START RECORD EXCERPTS

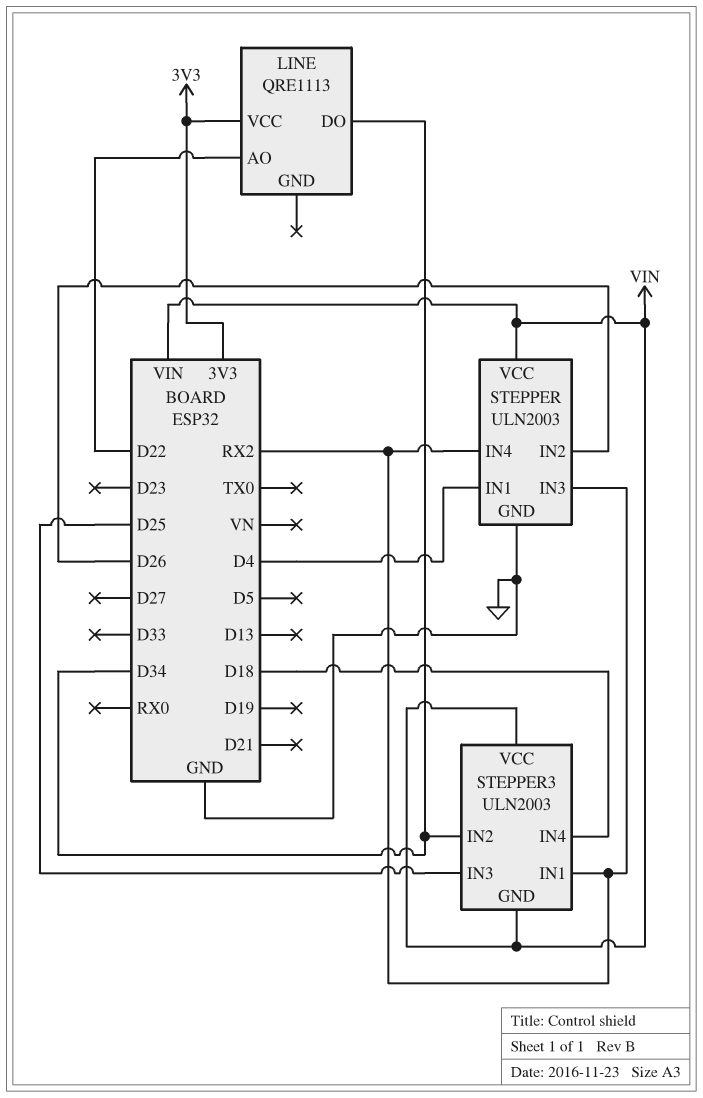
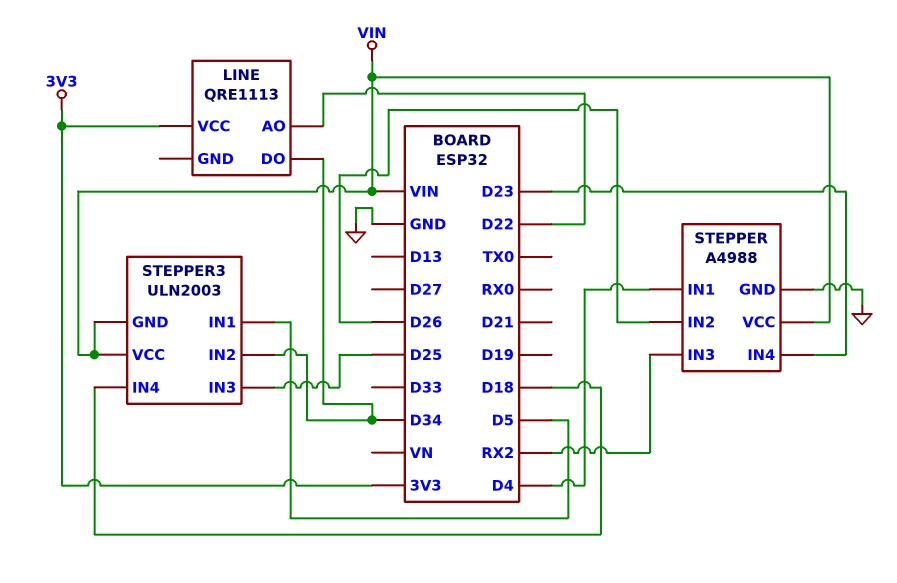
STEPPER: ULN2003 -> A4988
STEPPER pin IN4: RX2 -> D23
STEPPER3 pin IN1: RX2 -> D5

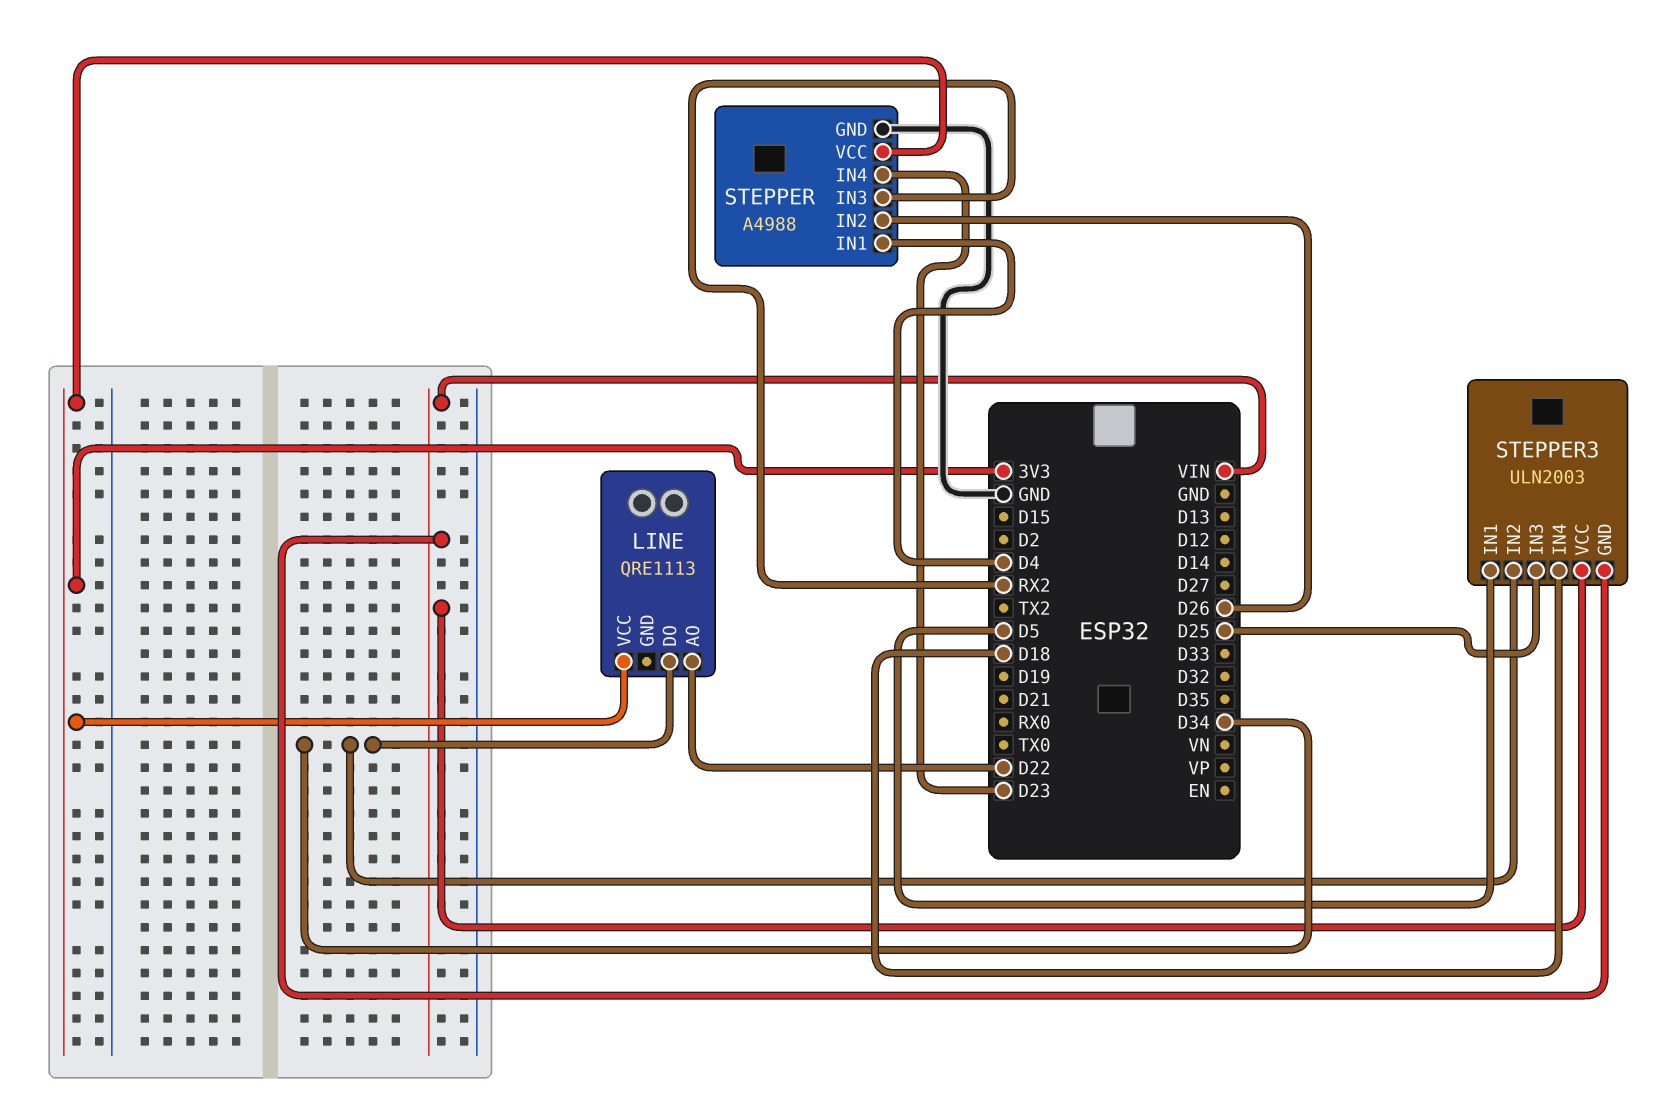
STEPPER pin VCC: VIN -> 3V3

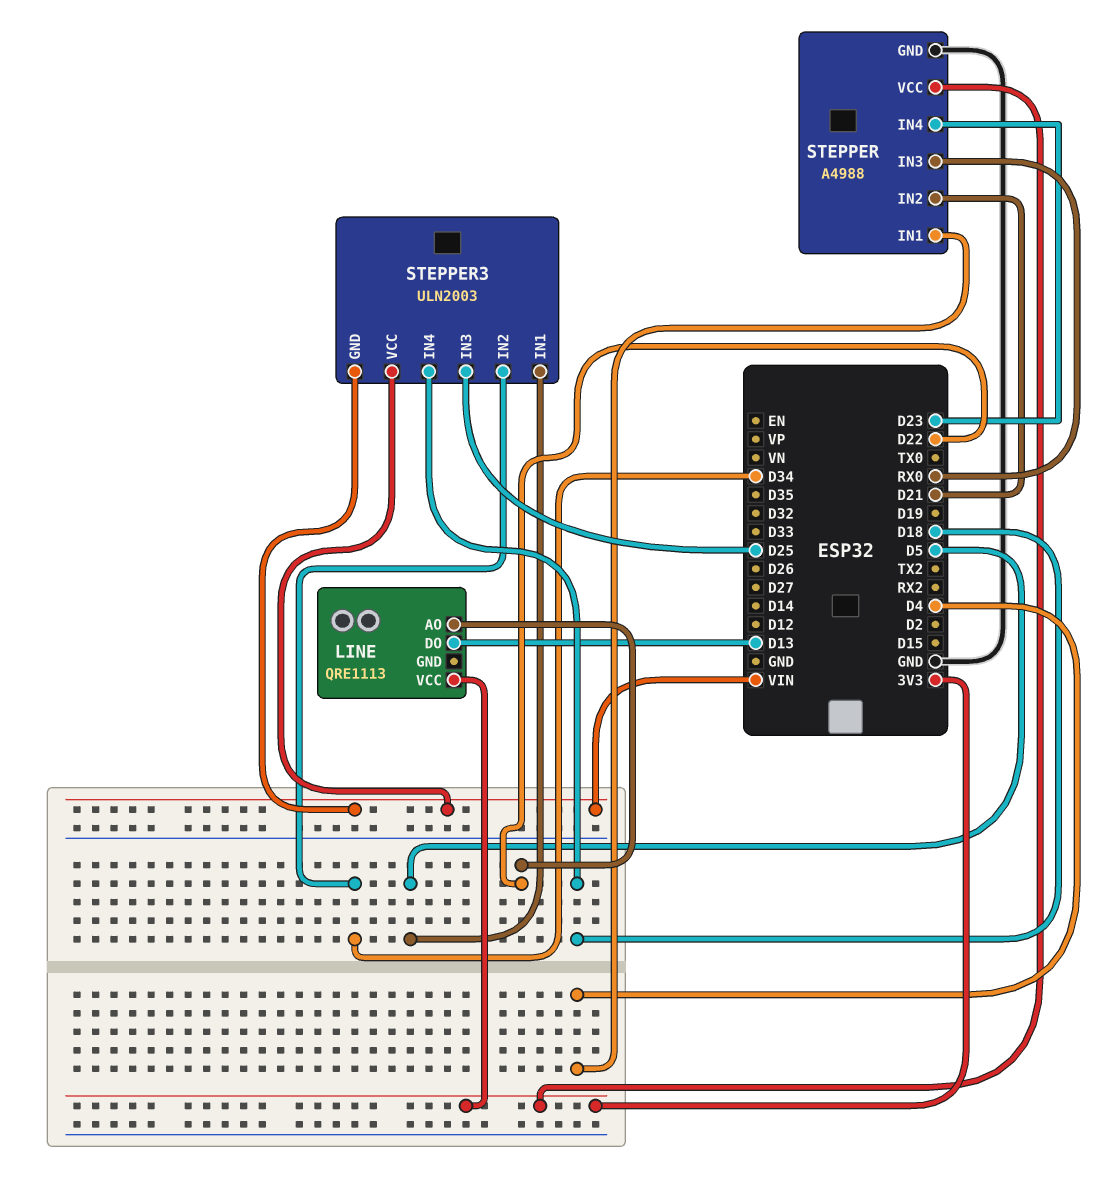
LINE pin DO: D34 -> D13
STEPPER pin IN2: D26 -> D21
STEPPER pin IN3: RX2 -> RX0

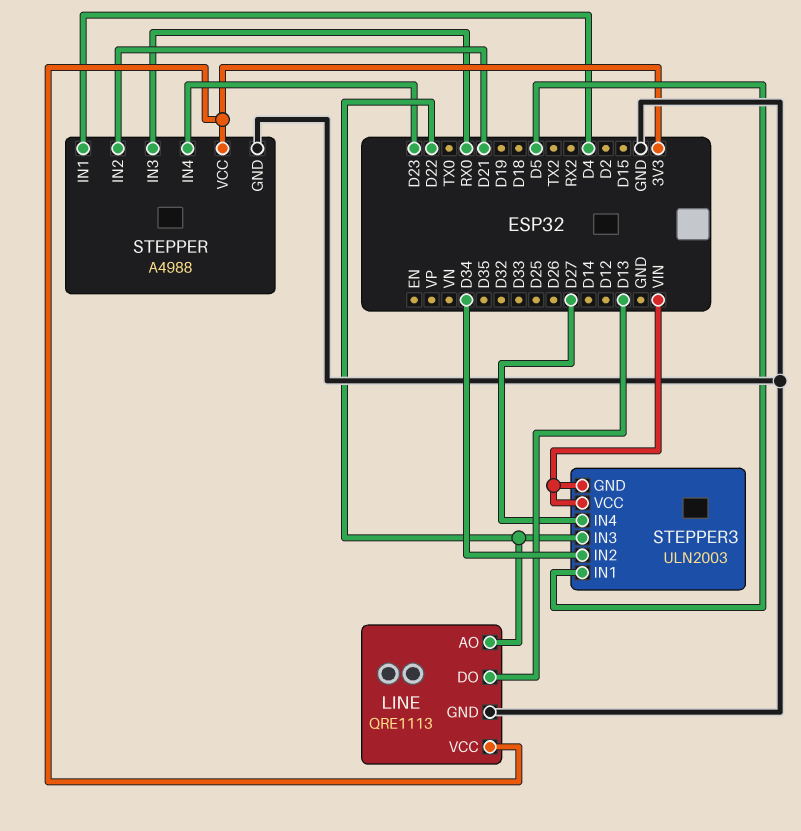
LINE pin GND: none -> GND
STEPPER3 pin IN3: D25 -> D22
STEPPER3 pin IN4: D18 -> D27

END RECORD EXCERPTS

▶ **AIM OF THE TASK**
Exact copies of the lines from the one containing "STEPPER3 pin IN1: RX2 -> D5" through the final line of the data are required; pictures are to be omitted.

▶ **OUTPUT**
STEPPER3 pin IN1: RX2 -> D5

STEPPER pin VCC: VIN -> 3V3

LINE pin DO: D34 -> D13
STEPPER pin IN2: D26 -> D21
STEPPER pin IN3: RX2 -> RX0

LINE pin GND: none -> GND
STEPPER3 pin IN3: D25 -> D22
STEPPER3 pin IN4: D18 -> D27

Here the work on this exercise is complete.